▸ **Instructions for the task**: Leaving out every picture, output the records below exactly as they are.

▸ **Data to use**:
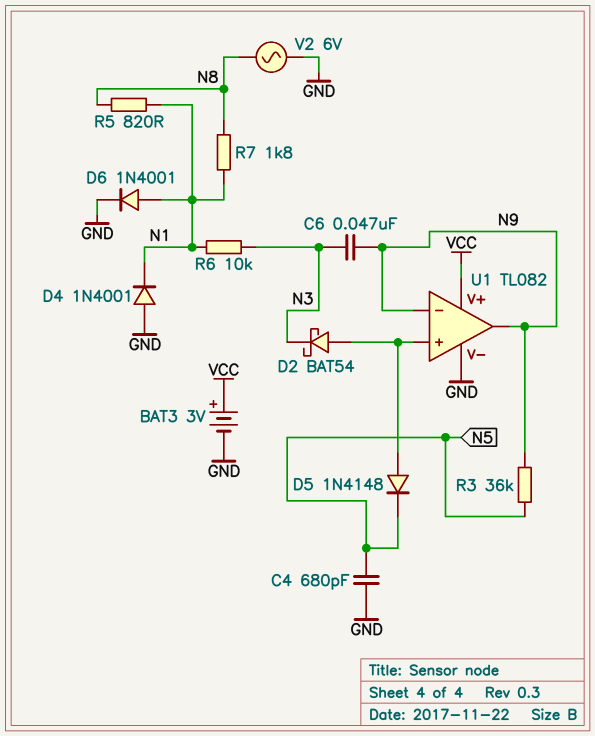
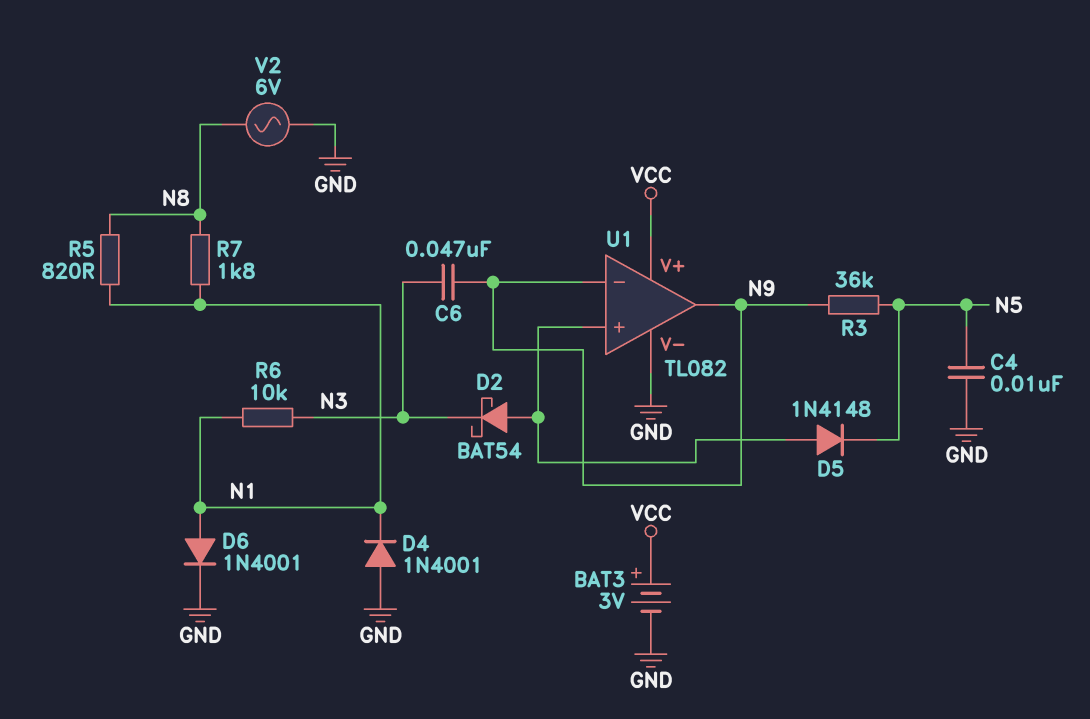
C4: 680pF (GND, N5) -> 10nF (GND, N5)

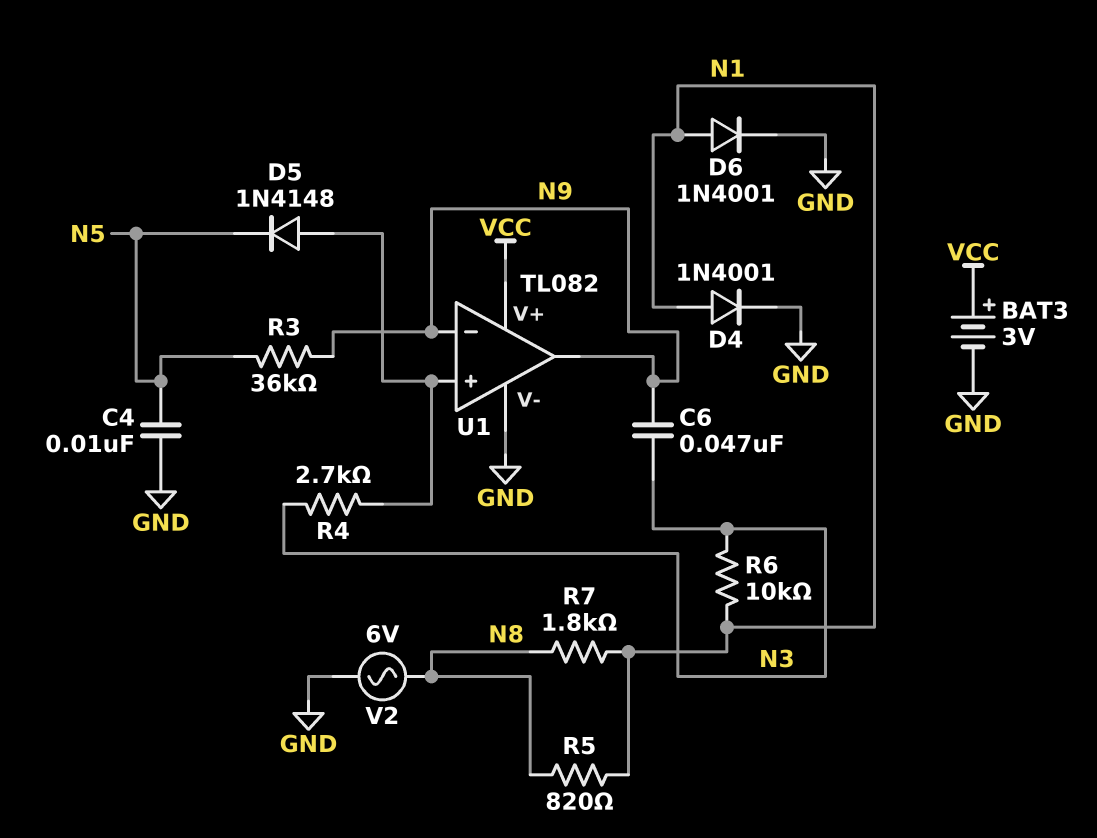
D2: schottky BAT54 (A U1/in+, K N3) -> none
D4: diode 1N4001 (A GND, K N1) -> diode 1N4001 (A N1, K GND)
R4: none -> 2.7k (N3, U1/in+)

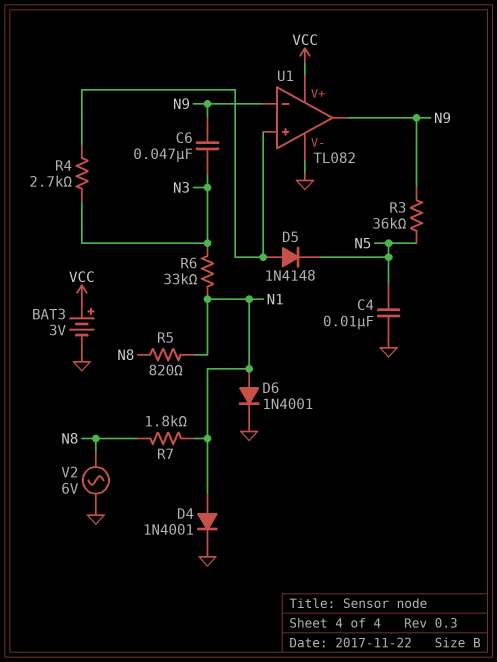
R6: 10k (N1, N3) -> 33k (N1, N3)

▸ **Answer below**:
C4: 680pF (GND, N5) -> 10nF (GND, N5)

D2: schottky BAT54 (A U1/in+, K N3) -> none
D4: diode 1N4001 (A GND, K N1) -> diode 1N4001 (A N1, K GND)
R4: none -> 2.7k (N3, U1/in+)

R6: 10k (N1, N3) -> 33k (N1, N3)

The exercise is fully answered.